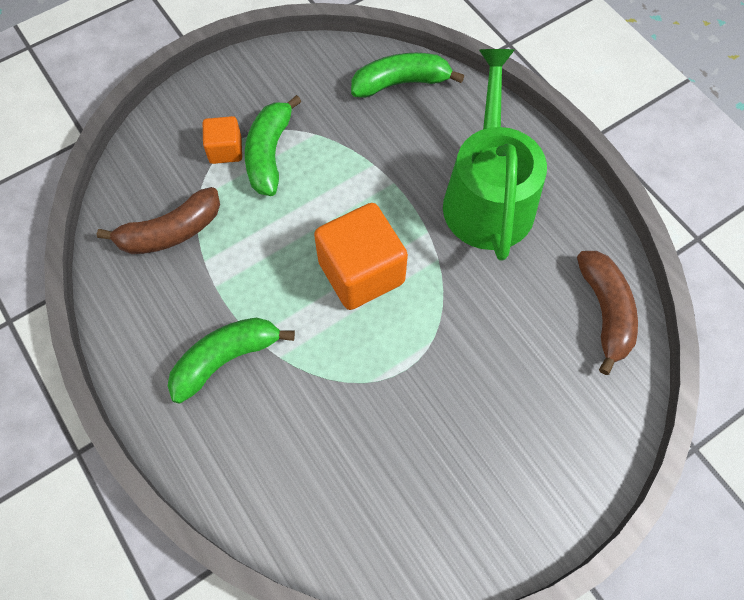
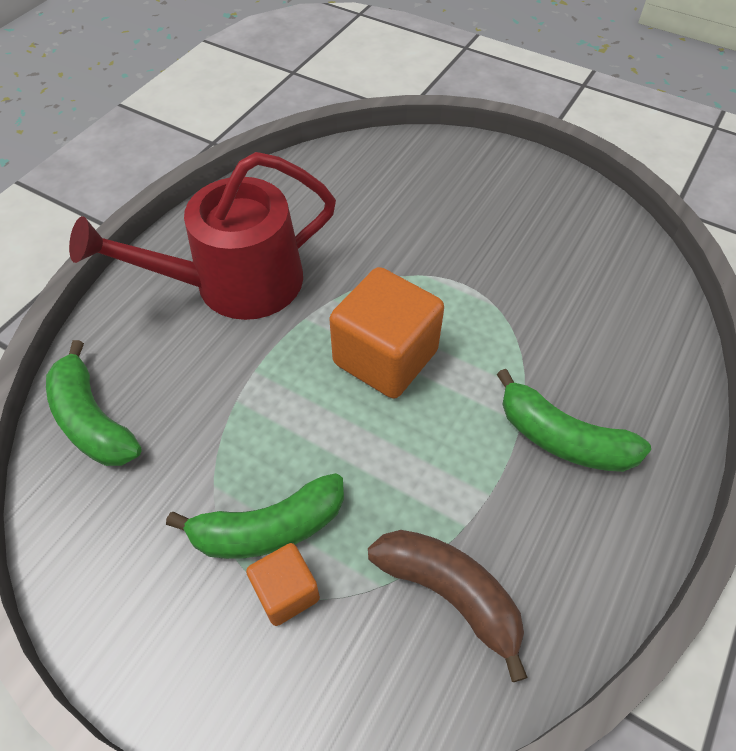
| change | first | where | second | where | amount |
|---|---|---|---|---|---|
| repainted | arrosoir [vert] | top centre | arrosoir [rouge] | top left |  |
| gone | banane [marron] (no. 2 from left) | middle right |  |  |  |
:::::
- _Brief_
Repeat the full listing above without altering a word, and skip the pictures.

- _Task result_
| change | first | where | second | where | amount |
|---|---|---|---|---|---|
| repainted | arrosoir [vert] | top centre | arrosoir [rouge] | top left |  |
| gone | banane [marron] (no. 2 from left) | middle right |  |  |  |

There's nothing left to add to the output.